Set exercise:
Recast the lines of the listing from the line containing "Question: Can you confirm if black" up to and including the line containing "You are a safety" as a numbered list, leaving out blank lines.

>> start

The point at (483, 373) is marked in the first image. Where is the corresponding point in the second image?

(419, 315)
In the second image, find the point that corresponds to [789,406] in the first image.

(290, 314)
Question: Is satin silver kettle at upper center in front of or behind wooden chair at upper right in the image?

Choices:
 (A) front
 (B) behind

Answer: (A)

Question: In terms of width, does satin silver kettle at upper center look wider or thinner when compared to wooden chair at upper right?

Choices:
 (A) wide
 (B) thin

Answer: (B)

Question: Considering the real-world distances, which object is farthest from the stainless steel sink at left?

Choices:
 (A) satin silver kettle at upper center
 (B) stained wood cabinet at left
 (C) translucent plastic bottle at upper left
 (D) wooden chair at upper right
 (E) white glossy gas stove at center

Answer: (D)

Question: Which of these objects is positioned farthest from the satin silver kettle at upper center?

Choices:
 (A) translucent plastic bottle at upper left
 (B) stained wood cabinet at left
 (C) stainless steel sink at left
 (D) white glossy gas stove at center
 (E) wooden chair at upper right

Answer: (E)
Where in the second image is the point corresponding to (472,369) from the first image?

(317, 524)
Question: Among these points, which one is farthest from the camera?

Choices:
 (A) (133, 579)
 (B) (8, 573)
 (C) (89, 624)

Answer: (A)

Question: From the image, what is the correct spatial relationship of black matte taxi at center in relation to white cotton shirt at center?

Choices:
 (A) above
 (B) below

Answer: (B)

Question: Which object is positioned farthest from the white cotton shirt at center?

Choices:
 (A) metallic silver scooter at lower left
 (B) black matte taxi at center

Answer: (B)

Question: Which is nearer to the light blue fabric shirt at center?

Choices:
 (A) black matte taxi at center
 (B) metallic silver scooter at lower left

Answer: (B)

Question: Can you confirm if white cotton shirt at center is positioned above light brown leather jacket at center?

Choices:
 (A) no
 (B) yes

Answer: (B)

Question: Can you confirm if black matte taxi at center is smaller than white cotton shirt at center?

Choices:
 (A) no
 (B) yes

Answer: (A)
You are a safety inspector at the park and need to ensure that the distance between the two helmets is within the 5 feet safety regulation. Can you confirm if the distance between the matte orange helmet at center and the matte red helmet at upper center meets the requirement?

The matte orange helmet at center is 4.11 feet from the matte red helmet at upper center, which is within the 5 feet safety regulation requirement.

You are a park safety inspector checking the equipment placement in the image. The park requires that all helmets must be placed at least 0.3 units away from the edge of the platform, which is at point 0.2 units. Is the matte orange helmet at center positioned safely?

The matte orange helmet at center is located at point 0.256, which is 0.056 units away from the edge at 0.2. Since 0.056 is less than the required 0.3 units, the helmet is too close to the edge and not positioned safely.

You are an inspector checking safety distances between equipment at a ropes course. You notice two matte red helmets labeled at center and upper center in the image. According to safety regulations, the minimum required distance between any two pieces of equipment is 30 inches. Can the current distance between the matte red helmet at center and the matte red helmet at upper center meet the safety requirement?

>> end

Response:
1. Question: Can you confirm if black matte taxi at center is smaller than white cotton shirt at center?
2. Choices:
3.  (A) no
4.  (B) yes
5. Answer: (A)
6. You are a safety inspector at the park and need to ensure that the distance between the two helmets is within the 5 feet safety regulation. Can you confirm if the distance between the matte orange helmet at center and the matte red helmet at upper center meets the requirement?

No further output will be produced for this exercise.